### Exercise aim
Search the data for "white". Each line containing it is to be copied.
Segment Open
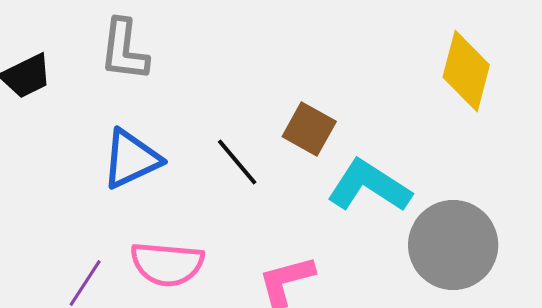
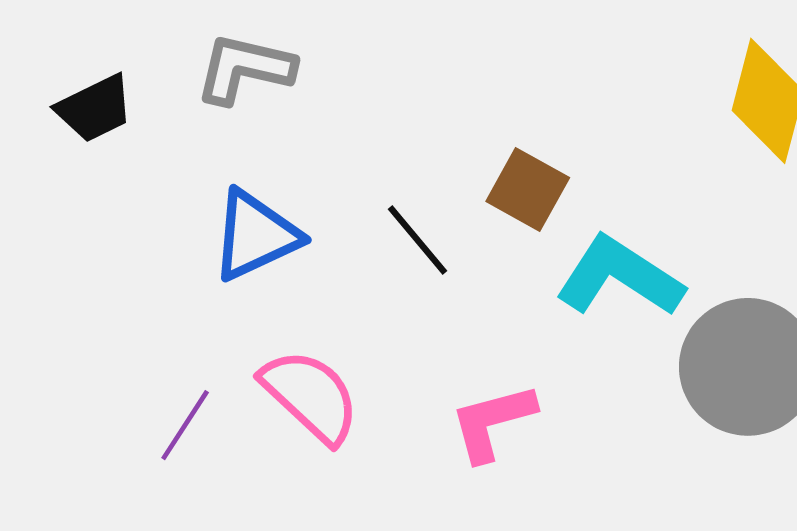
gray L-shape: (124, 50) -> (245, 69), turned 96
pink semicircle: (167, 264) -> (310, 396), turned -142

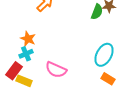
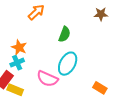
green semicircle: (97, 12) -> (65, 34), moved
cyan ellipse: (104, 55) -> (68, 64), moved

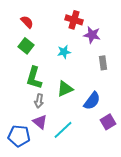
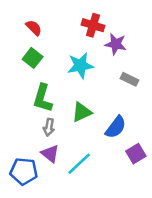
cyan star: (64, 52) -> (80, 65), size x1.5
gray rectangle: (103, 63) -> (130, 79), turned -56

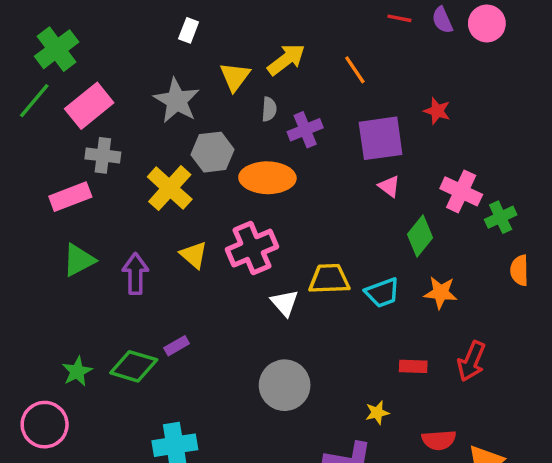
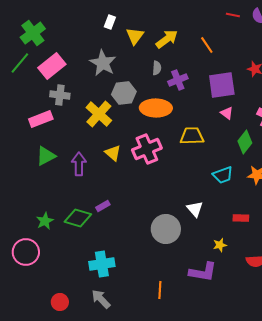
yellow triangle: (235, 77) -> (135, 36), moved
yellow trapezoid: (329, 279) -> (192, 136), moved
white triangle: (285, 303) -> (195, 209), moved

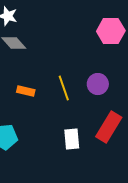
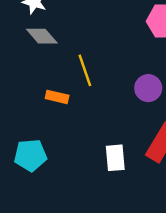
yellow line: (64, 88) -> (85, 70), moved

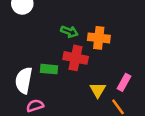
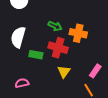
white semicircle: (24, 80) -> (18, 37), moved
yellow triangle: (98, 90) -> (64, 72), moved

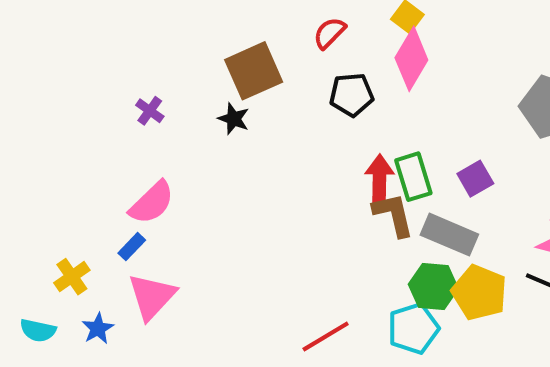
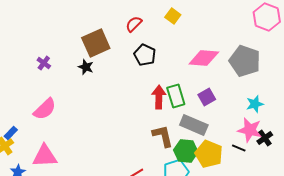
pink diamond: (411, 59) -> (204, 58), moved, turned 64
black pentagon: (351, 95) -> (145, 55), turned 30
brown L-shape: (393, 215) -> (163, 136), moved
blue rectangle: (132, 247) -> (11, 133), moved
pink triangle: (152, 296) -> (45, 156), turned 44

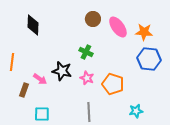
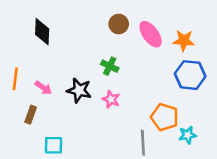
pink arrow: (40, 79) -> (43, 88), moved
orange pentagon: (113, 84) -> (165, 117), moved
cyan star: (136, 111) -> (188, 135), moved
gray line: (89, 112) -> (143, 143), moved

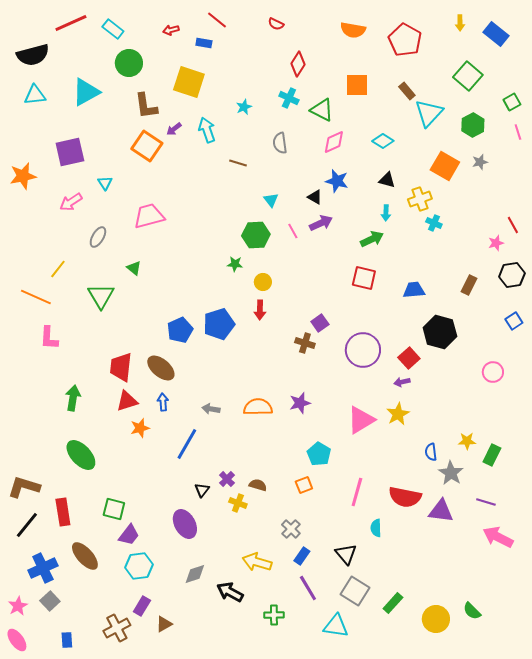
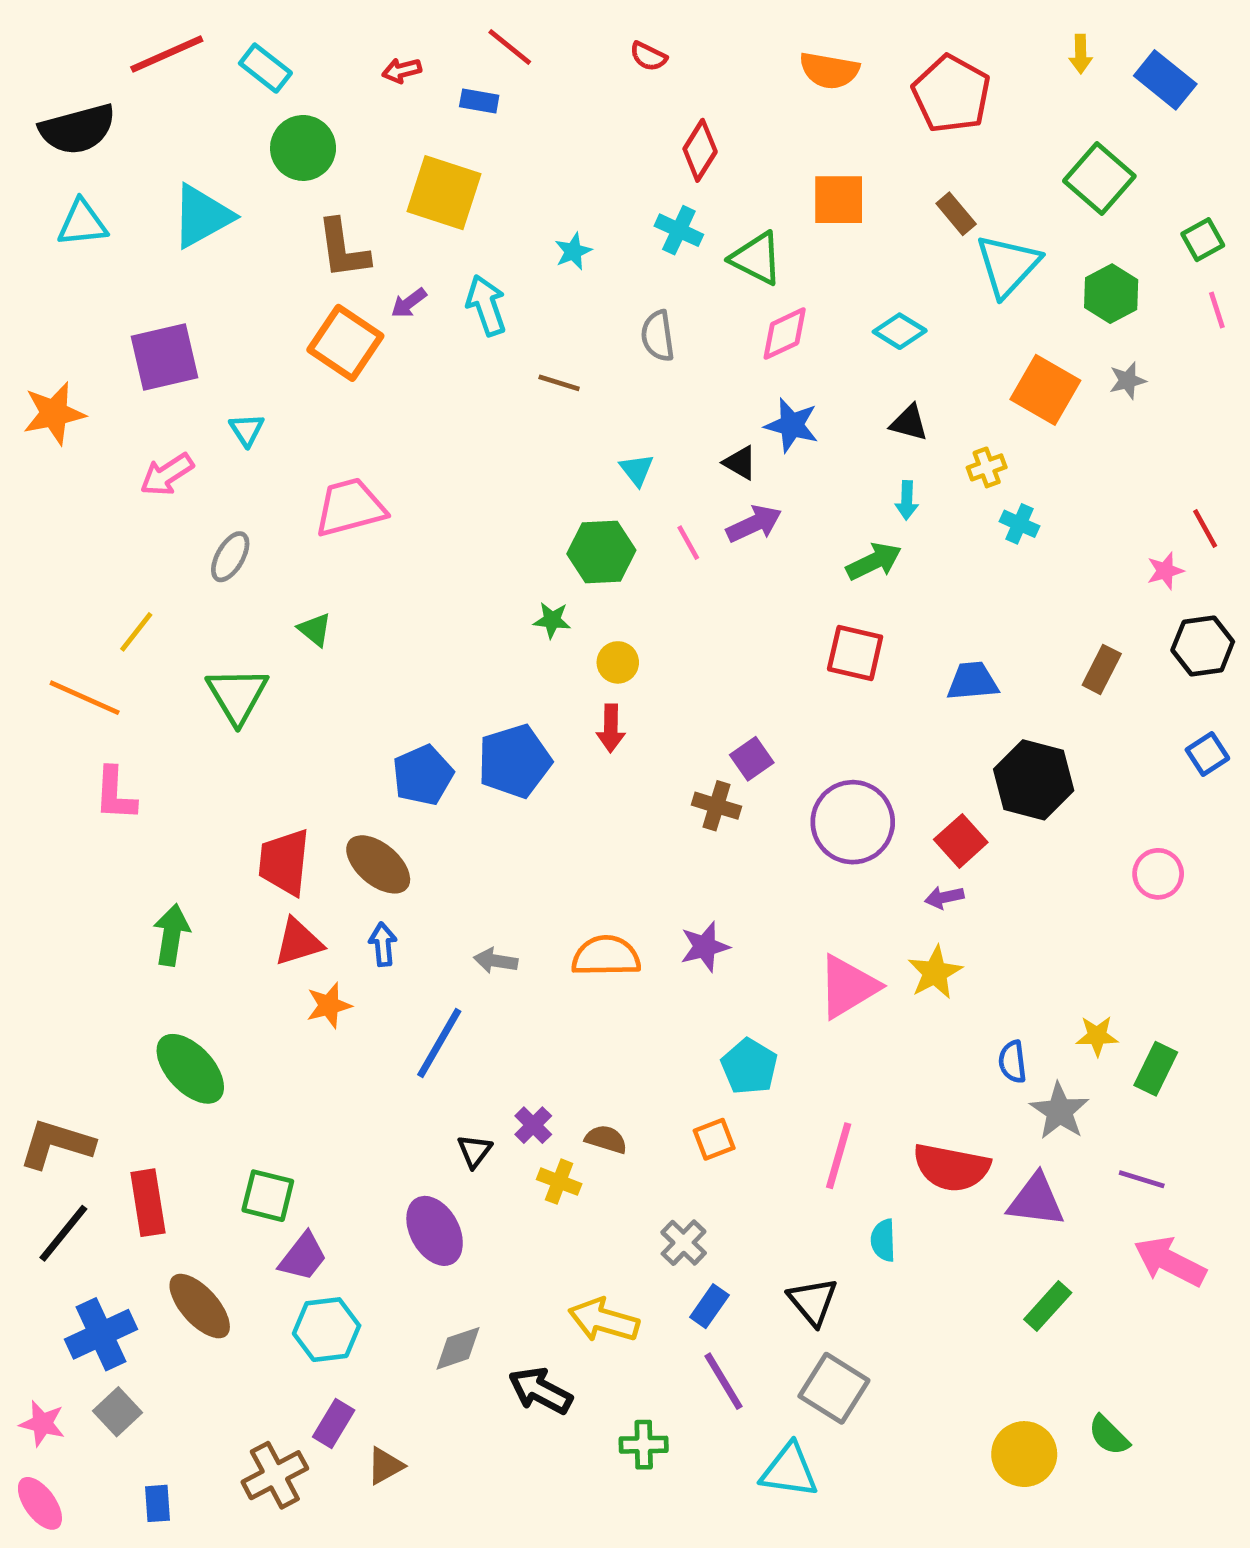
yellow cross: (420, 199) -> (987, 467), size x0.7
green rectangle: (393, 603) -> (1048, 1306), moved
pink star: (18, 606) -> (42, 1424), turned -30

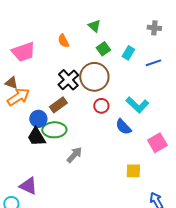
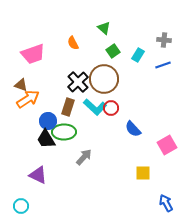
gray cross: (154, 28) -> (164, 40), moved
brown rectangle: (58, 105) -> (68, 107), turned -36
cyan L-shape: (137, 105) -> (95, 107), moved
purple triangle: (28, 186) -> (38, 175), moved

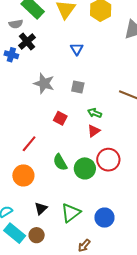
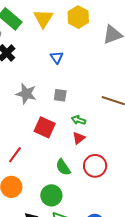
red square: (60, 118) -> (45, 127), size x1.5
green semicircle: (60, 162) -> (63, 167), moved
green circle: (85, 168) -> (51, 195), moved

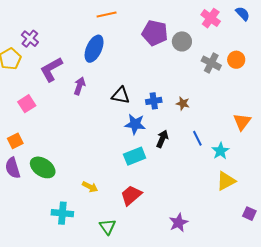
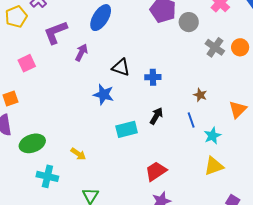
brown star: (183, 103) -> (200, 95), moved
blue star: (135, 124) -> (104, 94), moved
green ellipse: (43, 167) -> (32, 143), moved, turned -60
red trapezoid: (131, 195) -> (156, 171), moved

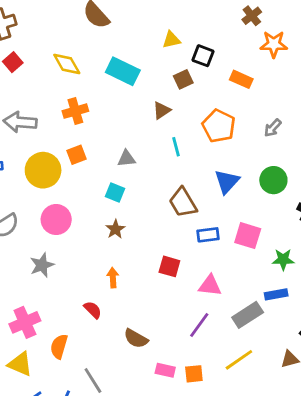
Segment Closed
### Reply to the exercise
white triangle: (285, 303) -> (195, 209), moved
white semicircle: (24, 80) -> (18, 37), moved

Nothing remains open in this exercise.